• _Problem details_
Return the listing word for word, starting at its first line and ending at the line that contains "untidy [500, 556]".
[start of Recorded data]
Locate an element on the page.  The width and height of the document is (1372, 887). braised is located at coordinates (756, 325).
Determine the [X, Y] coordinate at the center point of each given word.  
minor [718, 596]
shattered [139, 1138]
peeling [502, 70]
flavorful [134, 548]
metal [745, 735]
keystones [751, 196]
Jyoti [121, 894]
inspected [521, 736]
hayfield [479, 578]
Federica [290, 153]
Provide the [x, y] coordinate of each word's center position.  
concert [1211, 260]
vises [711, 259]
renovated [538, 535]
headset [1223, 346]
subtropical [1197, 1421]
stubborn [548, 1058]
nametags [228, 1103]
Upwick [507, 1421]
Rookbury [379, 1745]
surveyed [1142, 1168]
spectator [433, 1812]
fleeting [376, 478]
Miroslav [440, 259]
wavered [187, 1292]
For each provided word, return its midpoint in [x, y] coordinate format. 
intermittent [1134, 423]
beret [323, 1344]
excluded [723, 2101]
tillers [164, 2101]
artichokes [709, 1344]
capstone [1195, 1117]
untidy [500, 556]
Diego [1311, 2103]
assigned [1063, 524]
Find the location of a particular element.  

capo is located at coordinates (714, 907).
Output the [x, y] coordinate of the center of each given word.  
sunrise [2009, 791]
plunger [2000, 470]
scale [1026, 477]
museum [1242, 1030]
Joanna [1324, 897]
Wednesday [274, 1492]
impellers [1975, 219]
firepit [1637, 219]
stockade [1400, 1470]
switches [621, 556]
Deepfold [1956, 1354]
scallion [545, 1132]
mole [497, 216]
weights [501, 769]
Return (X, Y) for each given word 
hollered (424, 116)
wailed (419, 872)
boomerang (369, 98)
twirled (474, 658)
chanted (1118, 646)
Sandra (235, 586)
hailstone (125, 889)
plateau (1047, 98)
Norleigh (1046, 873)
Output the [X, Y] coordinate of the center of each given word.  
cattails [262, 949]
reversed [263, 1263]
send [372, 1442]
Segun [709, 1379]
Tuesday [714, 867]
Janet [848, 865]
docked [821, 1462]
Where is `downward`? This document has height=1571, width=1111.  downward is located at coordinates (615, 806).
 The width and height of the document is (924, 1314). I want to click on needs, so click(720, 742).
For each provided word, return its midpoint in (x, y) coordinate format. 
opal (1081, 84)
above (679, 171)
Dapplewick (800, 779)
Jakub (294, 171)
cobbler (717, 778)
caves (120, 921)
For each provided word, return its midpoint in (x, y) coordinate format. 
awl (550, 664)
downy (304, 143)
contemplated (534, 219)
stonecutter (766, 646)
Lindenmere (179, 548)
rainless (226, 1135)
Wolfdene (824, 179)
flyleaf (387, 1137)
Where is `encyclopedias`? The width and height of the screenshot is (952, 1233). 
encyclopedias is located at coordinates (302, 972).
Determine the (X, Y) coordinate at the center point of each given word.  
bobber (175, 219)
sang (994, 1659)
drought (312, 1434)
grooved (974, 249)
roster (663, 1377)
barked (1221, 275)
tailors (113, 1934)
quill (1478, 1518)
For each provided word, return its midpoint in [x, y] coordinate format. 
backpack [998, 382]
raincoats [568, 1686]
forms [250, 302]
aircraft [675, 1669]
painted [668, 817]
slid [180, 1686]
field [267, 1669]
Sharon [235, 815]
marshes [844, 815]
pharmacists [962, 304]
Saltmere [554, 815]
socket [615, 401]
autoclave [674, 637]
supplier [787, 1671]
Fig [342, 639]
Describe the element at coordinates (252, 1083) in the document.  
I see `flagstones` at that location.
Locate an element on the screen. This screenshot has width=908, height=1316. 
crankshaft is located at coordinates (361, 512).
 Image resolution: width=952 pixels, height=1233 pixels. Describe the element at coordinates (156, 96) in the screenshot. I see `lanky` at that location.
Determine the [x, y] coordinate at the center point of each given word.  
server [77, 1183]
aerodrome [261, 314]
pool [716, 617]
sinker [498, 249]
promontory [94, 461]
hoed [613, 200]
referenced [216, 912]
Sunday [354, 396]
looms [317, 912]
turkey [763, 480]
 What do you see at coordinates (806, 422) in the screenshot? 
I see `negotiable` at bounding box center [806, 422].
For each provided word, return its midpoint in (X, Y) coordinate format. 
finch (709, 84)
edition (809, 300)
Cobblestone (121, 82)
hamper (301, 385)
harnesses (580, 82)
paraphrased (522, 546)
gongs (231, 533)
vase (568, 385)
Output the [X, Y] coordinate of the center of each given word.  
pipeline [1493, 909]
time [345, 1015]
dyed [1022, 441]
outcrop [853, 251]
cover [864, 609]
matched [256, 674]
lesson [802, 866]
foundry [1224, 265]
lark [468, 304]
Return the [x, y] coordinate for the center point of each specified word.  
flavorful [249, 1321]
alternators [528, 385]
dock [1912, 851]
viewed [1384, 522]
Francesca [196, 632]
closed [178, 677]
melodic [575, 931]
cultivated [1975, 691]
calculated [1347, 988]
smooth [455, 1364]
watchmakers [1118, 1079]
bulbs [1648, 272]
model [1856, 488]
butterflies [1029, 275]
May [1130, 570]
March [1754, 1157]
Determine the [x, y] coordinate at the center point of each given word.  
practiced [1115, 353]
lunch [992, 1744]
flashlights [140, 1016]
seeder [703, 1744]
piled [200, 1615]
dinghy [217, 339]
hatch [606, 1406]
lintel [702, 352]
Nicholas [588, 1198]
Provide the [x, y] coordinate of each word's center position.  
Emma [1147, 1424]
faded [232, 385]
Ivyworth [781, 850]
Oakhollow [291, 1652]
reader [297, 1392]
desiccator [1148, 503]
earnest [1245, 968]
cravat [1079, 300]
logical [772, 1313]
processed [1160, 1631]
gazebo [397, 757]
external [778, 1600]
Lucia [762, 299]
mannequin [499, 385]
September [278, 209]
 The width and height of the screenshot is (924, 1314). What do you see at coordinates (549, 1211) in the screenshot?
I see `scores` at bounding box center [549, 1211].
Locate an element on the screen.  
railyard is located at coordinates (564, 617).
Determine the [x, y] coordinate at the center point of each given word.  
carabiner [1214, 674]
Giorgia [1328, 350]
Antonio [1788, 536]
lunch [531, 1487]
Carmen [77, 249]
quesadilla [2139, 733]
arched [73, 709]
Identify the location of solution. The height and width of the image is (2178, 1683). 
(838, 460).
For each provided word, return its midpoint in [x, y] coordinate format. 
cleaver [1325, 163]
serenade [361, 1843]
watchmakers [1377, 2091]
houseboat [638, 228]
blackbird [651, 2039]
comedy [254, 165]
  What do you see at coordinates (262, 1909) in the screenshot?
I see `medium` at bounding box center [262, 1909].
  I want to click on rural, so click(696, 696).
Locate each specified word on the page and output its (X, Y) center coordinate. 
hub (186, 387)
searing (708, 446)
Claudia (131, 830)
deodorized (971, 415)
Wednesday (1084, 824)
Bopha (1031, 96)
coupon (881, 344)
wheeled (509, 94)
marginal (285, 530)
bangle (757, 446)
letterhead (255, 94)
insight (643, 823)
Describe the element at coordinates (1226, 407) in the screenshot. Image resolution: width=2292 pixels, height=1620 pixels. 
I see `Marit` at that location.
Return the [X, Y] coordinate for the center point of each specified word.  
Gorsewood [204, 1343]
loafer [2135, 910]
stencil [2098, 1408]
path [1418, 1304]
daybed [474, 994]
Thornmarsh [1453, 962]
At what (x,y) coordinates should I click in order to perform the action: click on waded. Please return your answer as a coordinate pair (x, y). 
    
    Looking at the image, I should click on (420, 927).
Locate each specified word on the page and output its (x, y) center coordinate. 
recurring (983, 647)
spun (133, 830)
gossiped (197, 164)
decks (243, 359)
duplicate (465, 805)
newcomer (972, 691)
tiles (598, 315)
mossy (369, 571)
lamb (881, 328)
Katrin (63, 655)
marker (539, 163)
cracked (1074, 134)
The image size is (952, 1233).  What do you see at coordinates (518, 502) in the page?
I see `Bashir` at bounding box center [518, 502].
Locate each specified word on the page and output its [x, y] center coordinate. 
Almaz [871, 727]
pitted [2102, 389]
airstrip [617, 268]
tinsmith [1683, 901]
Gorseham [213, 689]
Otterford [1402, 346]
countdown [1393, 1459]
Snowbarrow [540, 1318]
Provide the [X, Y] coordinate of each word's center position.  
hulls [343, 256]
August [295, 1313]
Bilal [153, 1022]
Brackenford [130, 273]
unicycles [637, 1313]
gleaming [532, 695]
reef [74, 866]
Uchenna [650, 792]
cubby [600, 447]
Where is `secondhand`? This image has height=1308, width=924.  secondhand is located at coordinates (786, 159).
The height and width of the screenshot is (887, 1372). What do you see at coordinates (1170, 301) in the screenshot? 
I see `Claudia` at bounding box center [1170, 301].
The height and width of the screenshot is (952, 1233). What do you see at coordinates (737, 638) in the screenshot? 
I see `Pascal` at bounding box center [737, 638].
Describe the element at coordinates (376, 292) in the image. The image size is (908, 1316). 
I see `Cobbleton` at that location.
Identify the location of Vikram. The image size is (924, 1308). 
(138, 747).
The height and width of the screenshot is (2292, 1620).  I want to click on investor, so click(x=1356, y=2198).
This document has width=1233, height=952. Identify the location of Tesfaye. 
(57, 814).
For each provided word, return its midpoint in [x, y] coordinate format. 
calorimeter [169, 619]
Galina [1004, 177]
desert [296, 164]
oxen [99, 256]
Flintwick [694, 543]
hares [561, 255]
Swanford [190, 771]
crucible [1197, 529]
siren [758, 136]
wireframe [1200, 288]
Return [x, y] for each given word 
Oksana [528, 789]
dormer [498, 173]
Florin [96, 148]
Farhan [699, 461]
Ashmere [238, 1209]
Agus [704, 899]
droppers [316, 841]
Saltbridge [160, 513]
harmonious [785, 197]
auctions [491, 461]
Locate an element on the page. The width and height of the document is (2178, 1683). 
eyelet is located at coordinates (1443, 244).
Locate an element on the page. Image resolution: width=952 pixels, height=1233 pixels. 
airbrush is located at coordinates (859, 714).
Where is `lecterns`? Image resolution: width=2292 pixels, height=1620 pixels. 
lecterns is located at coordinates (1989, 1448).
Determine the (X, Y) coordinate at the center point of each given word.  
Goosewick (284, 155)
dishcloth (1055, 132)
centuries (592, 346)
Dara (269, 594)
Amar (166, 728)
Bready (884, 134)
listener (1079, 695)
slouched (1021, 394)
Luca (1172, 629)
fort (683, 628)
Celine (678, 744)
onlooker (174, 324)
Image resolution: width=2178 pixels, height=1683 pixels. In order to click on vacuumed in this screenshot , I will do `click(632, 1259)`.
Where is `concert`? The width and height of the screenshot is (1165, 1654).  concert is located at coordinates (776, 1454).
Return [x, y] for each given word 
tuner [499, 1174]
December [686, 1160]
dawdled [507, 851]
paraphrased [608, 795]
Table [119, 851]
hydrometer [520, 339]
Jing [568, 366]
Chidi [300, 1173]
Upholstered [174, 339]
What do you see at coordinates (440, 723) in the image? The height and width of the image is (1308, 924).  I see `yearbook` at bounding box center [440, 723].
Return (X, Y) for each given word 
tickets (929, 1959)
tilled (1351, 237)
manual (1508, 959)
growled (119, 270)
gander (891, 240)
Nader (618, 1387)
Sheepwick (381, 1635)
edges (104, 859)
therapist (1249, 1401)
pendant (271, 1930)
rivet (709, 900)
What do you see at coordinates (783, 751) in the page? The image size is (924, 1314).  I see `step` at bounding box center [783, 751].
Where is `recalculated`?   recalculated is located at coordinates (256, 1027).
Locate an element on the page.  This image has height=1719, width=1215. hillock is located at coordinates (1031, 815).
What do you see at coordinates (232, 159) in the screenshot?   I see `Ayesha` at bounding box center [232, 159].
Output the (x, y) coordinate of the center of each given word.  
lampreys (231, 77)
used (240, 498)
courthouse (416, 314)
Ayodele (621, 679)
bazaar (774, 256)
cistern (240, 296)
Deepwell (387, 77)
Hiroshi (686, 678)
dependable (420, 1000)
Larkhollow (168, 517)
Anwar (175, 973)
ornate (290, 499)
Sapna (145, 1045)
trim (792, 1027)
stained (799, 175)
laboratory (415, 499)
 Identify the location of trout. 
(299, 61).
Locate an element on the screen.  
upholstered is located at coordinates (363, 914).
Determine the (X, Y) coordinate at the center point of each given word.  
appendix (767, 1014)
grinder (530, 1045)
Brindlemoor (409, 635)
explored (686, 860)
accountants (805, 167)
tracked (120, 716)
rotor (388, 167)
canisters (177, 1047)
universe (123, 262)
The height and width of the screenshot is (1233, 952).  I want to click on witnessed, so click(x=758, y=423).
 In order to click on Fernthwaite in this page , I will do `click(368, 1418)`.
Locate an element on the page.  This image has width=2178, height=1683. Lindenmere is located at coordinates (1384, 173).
[end of Recorded data]
• _Solved exercise_
Locate an element on the page.  The width and height of the document is (1372, 887). braised is located at coordinates (756, 325).
Determine the [X, Y] coordinate at the center point of each given word.  
minor [718, 596]
shattered [139, 1138]
peeling [502, 70]
flavorful [134, 548]
metal [745, 735]
keystones [751, 196]
Jyoti [121, 894]
inspected [521, 736]
hayfield [479, 578]
Federica [290, 153]
Provide the [x, y] coordinate of each word's center position.  
concert [1211, 260]
vises [711, 259]
renovated [538, 535]
headset [1223, 346]
subtropical [1197, 1421]
stubborn [548, 1058]
nametags [228, 1103]
Upwick [507, 1421]
Rookbury [379, 1745]
surveyed [1142, 1168]
spectator [433, 1812]
fleeting [376, 478]
Miroslav [440, 259]
wavered [187, 1292]
For each provided word, return its midpoint in [x, y] coordinate format. 
intermittent [1134, 423]
beret [323, 1344]
excluded [723, 2101]
tillers [164, 2101]
artichokes [709, 1344]
capstone [1195, 1117]
untidy [500, 556]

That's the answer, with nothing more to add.